==== RECORD EXCERPTS

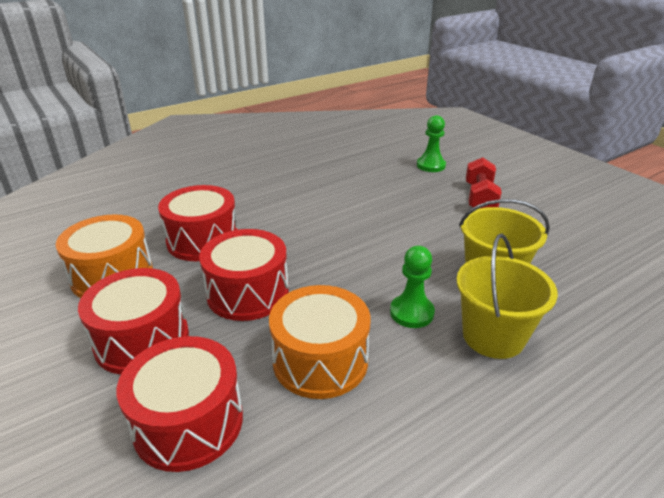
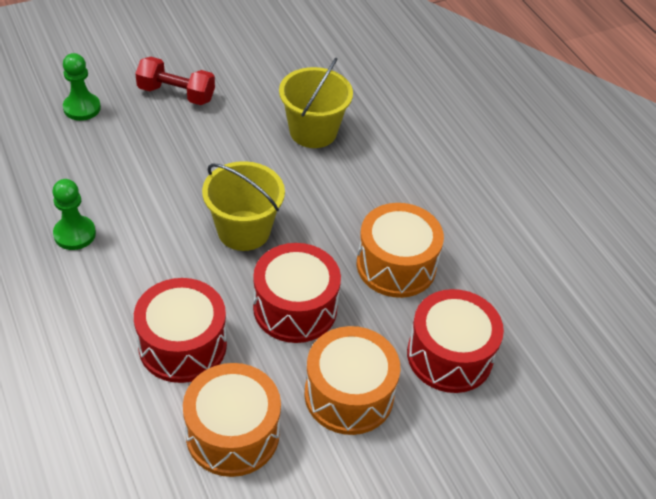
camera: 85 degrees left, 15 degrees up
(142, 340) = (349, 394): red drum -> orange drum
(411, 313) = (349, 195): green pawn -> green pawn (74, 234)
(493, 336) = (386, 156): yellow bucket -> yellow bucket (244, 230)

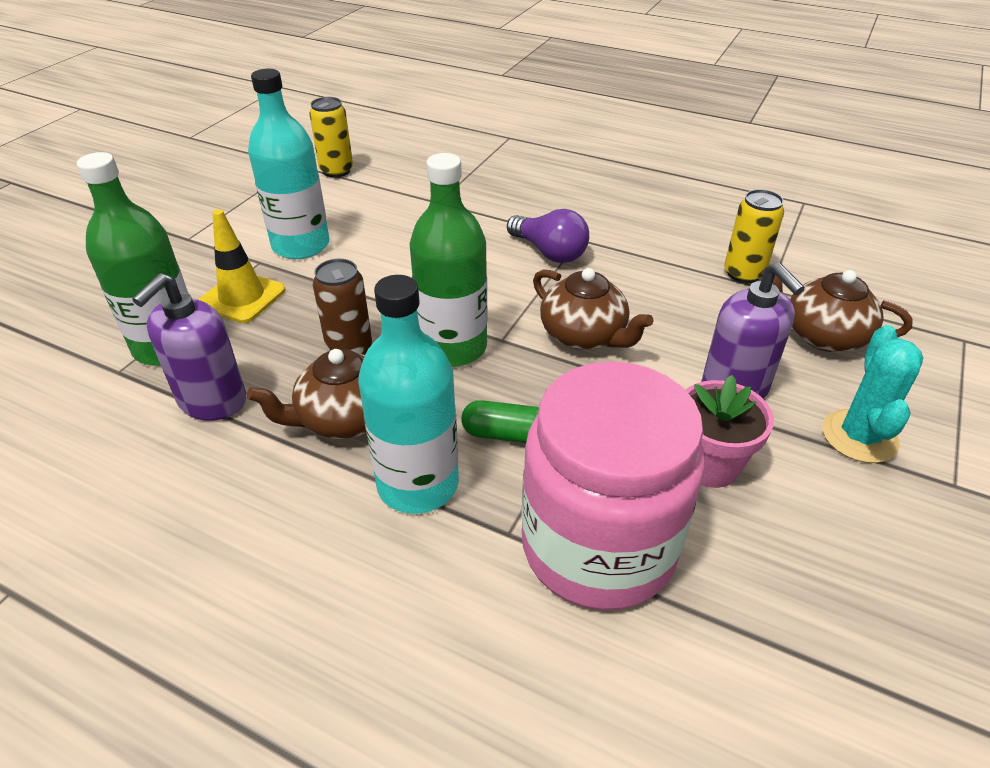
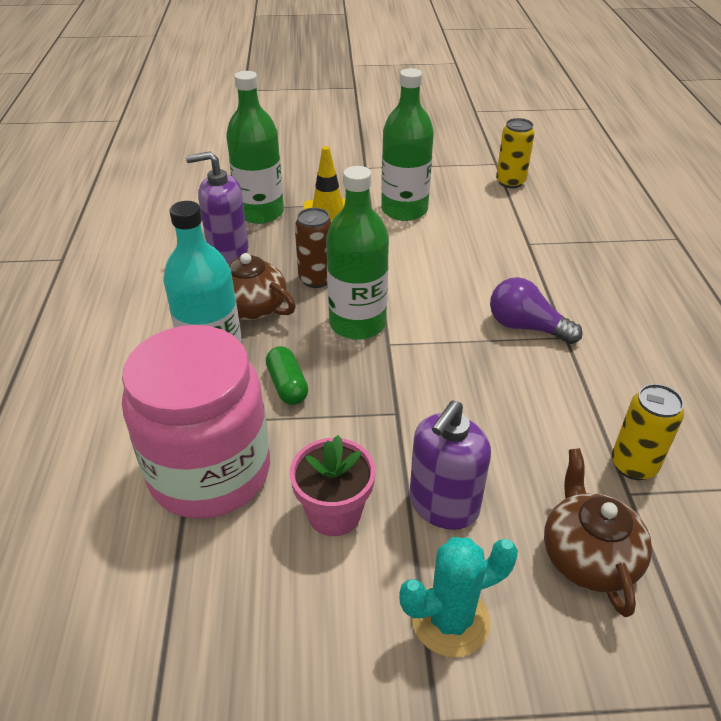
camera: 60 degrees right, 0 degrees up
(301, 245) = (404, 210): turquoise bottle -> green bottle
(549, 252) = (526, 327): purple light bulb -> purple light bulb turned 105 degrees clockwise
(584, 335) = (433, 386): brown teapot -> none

========
==== RECORD EXCERPTS

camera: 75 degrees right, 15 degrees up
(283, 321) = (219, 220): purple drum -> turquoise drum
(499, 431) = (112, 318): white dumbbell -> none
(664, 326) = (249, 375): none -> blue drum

========

→ **WHAT IS BEING ASKED**: Would you please repeat only the lines above, beginning at the one that has "(411, 313) = (349, 195): green" and stopping after the one that has "(584, 335) = (433, 386): brown teapot -> none", exactly and with no pictures?

→ **SOLUTION TO THE EXERCISE**:
(411, 313) = (349, 195): green pawn -> green pawn (74, 234)
(493, 336) = (386, 156): yellow bucket -> yellow bucket (244, 230)

camera: 60 degrees right, 0 degrees up
(301, 245) = (404, 210): turquoise bottle -> green bottle
(549, 252) = (526, 327): purple light bulb -> purple light bulb turned 105 degrees clockwise
(584, 335) = (433, 386): brown teapot -> none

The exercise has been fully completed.